What to produce ▸
How many lines of the records below contain the word "Filter"? Answer with the number alone.

Data records ▸
________________

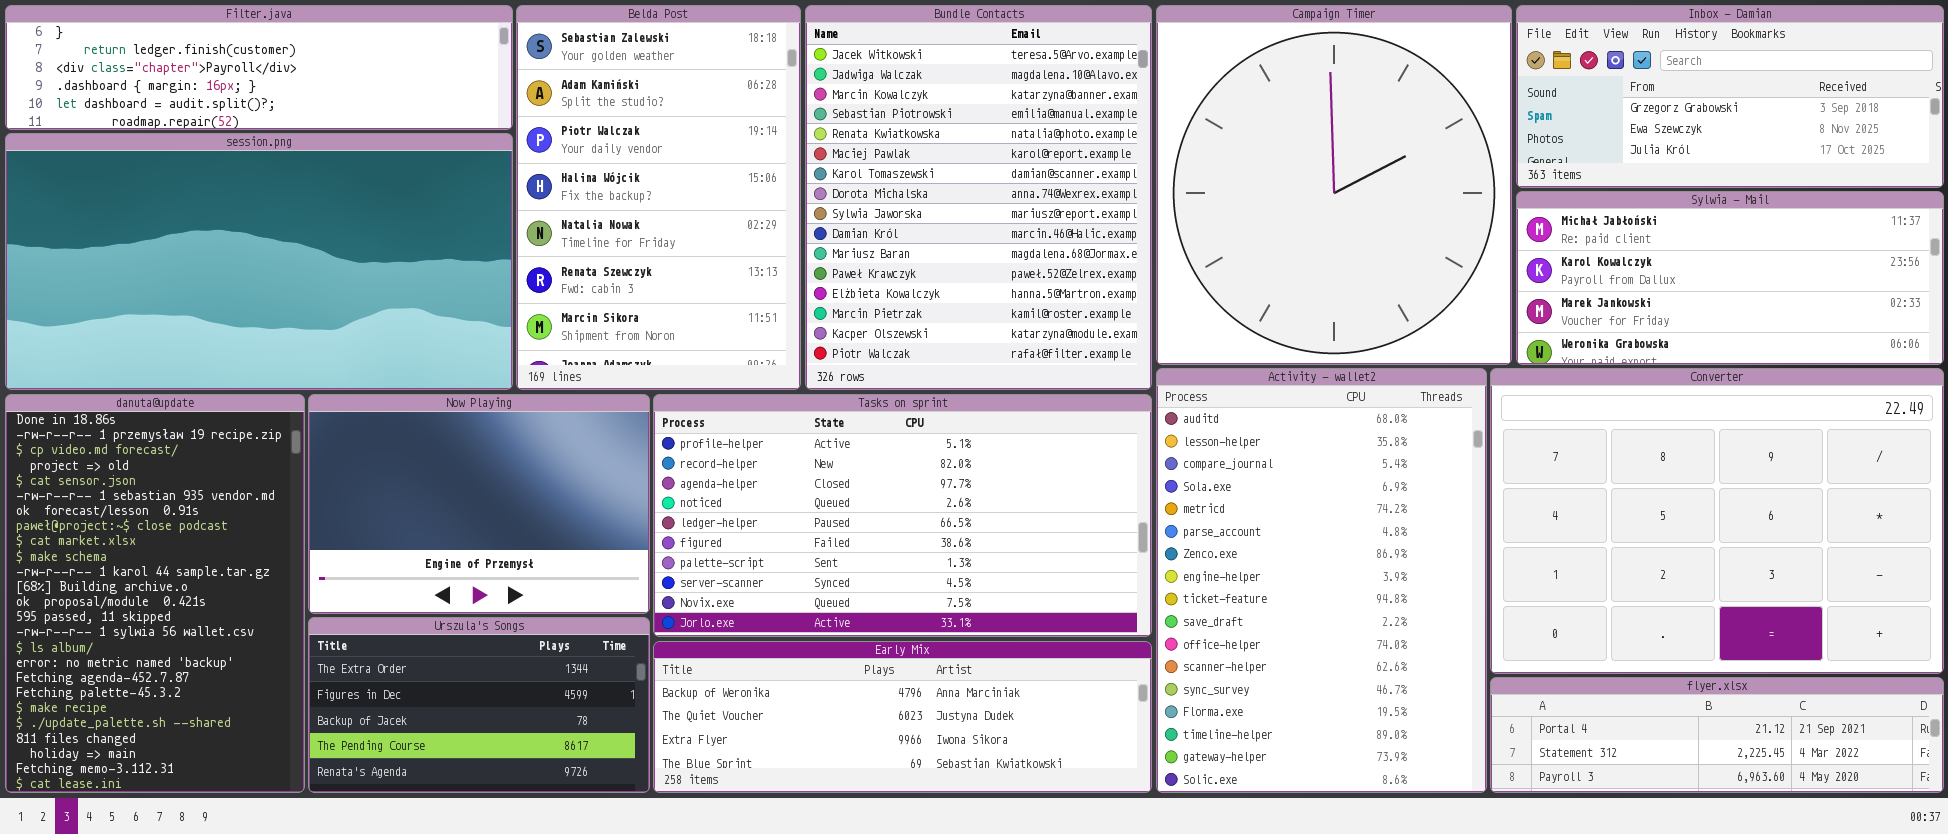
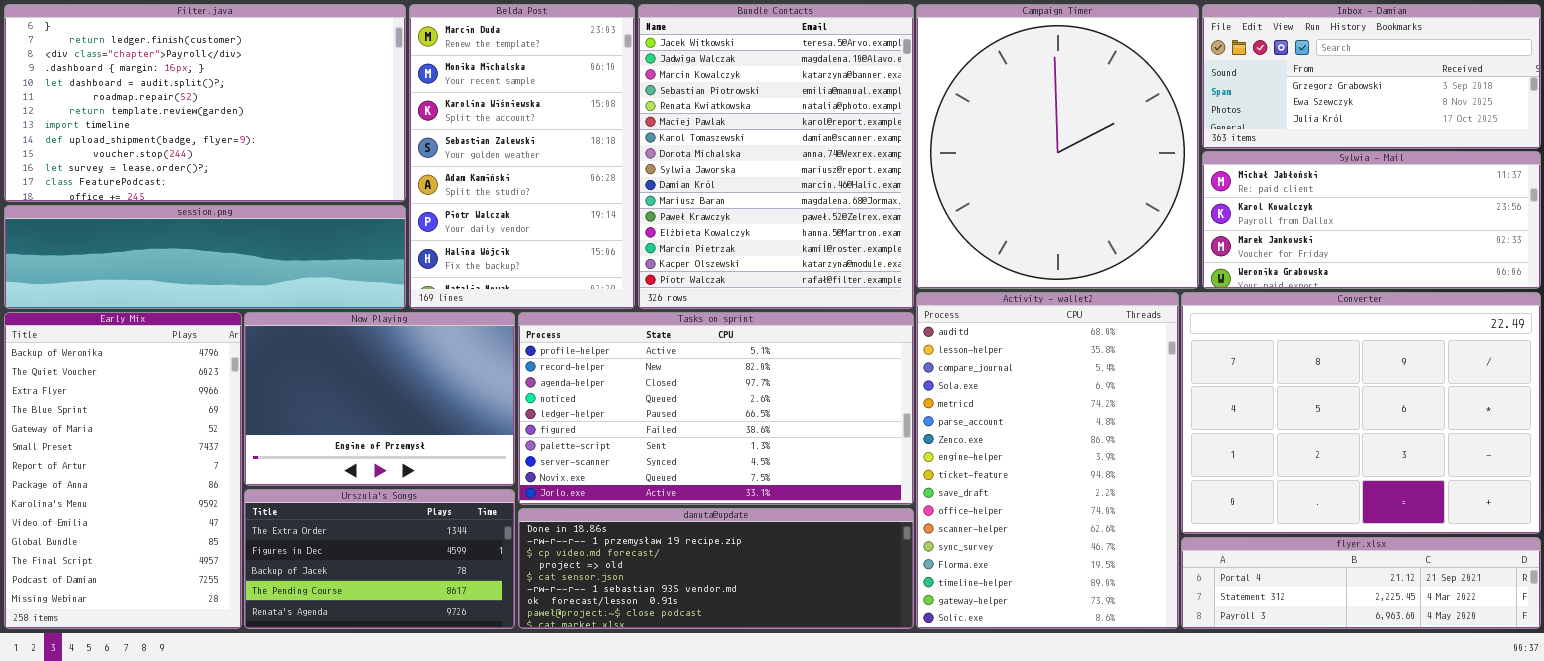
Filter.java: [5,5,513,130] -> [4,4,406,202], resized
Belda Post: [516,5,801,390] -> [409,4,635,309], scrolled up 3 rows
session.png: [5,133,513,390] -> [4,205,406,309], resized
danuta@update: [5,394,305,793] -> [518,508,914,629], moved, resized
Early Mix: [653,641,1152,793] -> [4,312,242,629], moved, resized

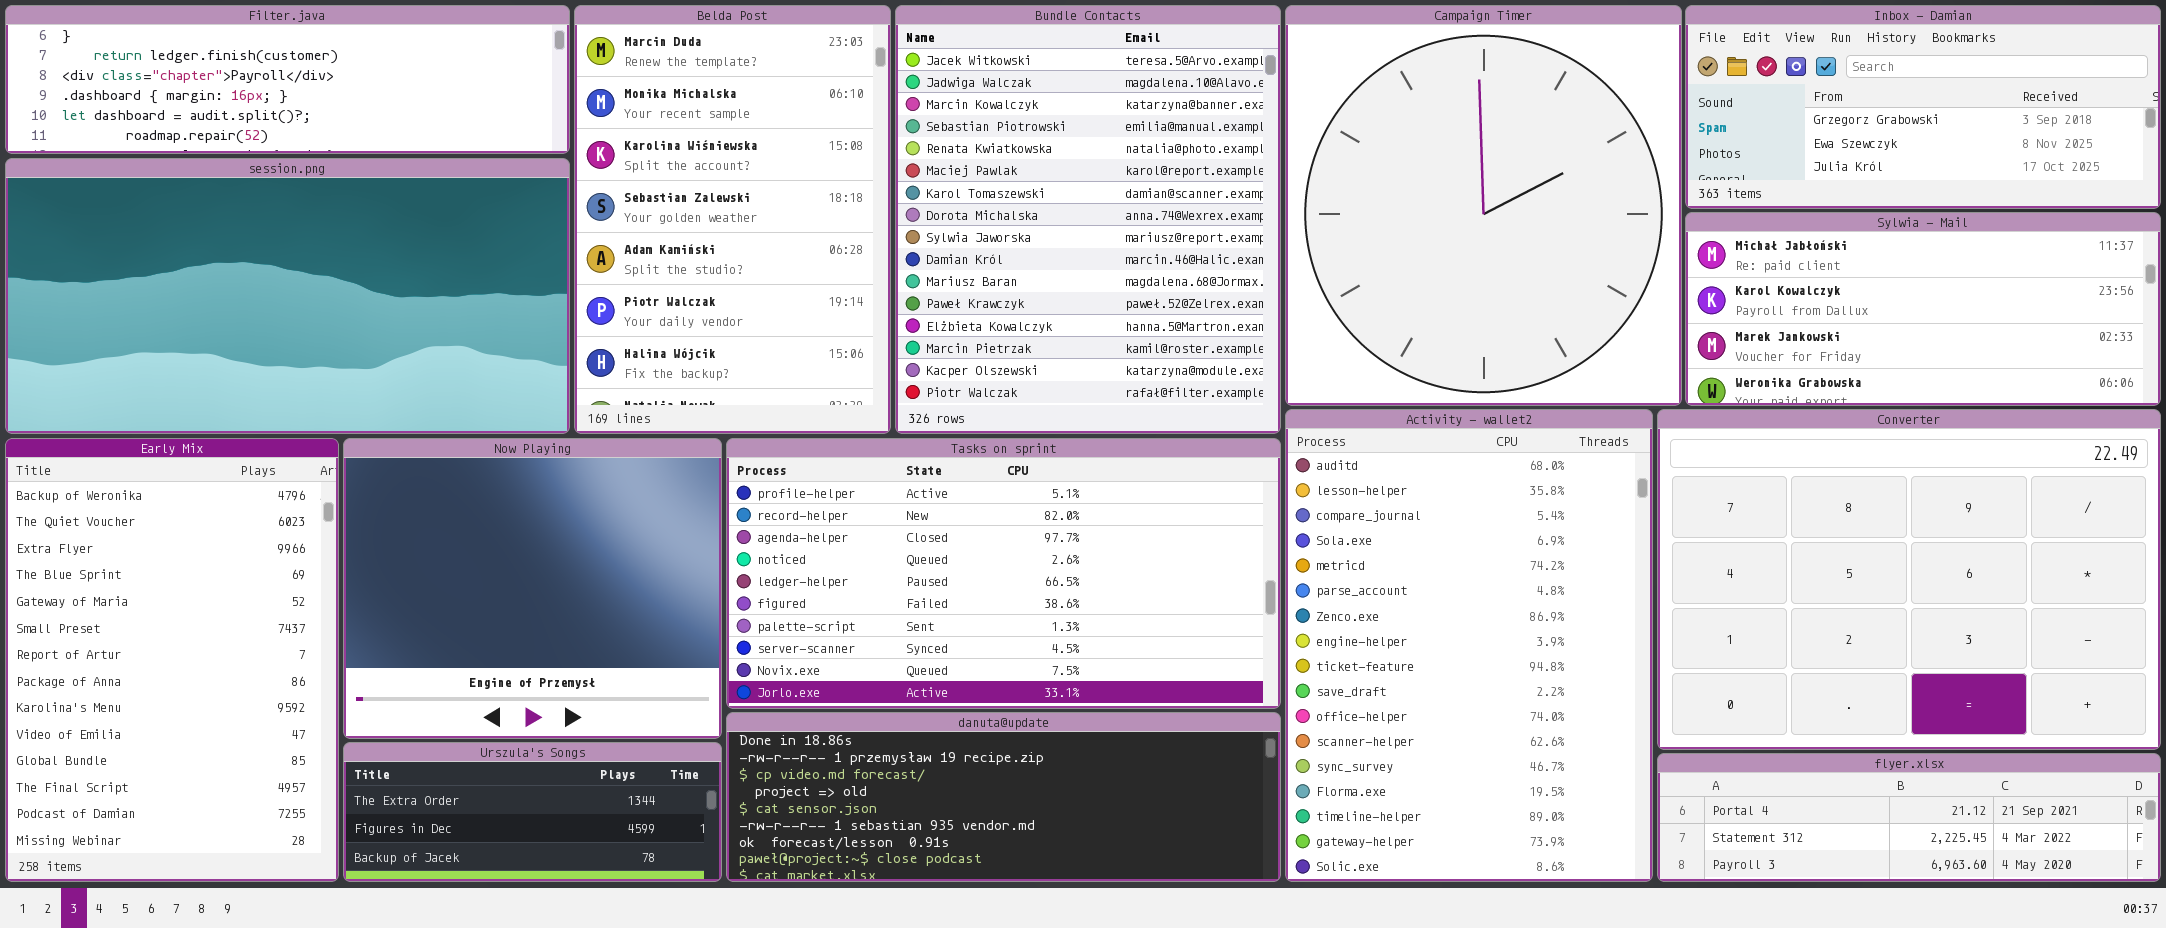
Filter.java: [4,4,406,202] -> [5,5,570,154], resized
session.png: [4,205,406,309] -> [5,158,570,434], resized
Now Playing: [244,312,515,486] -> [343,438,722,739], resized
Urszula's Songs: [244,489,515,629] -> [343,742,722,882], resized

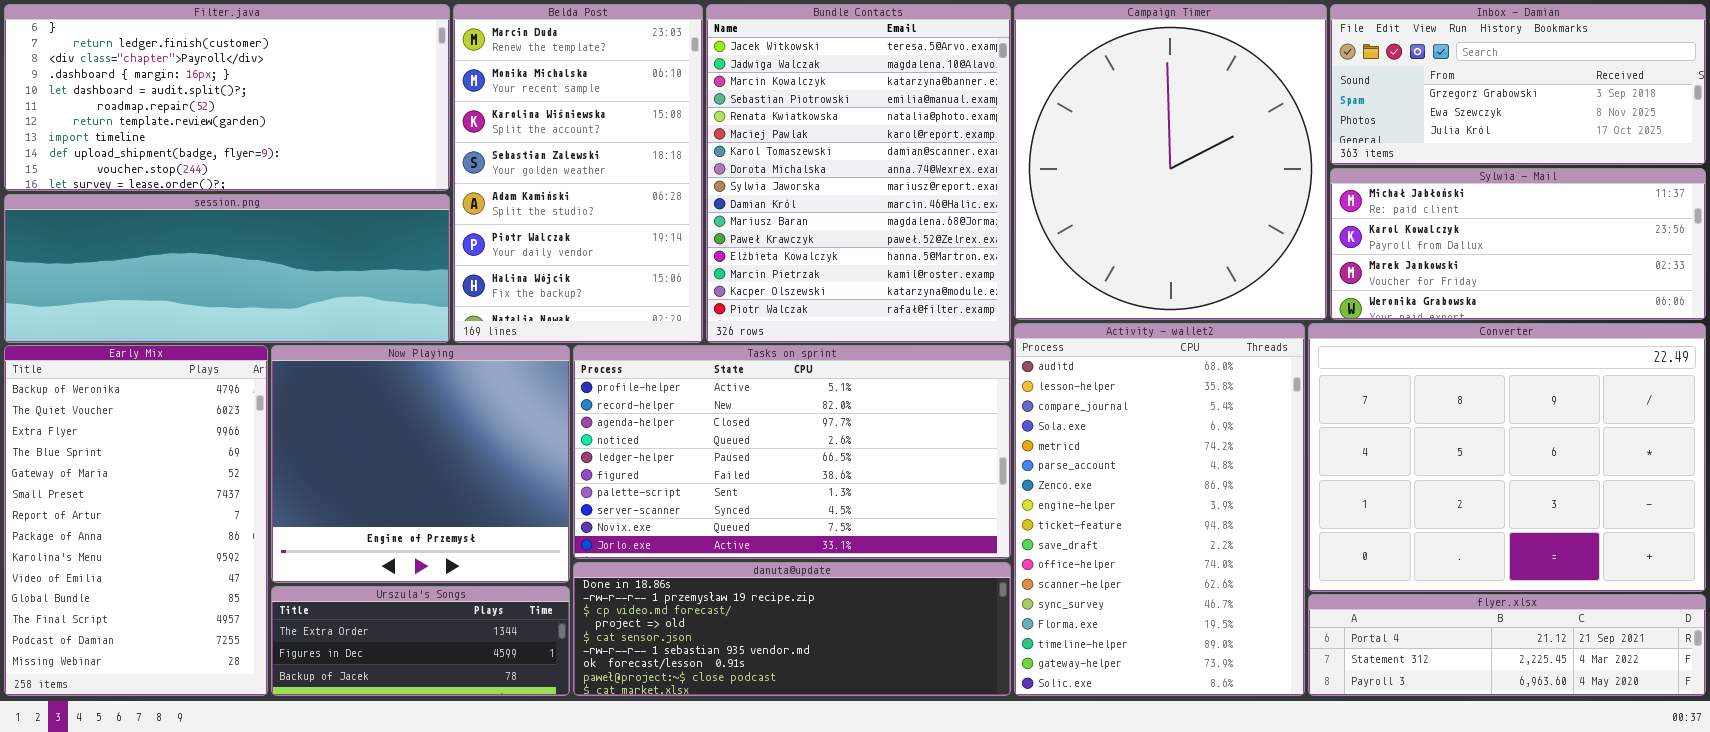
Filter.java: [5,5,570,154] -> [4,4,450,191], resized
session.png: [5,158,570,434] -> [4,194,450,343], resized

________________

Worked solution ▸
3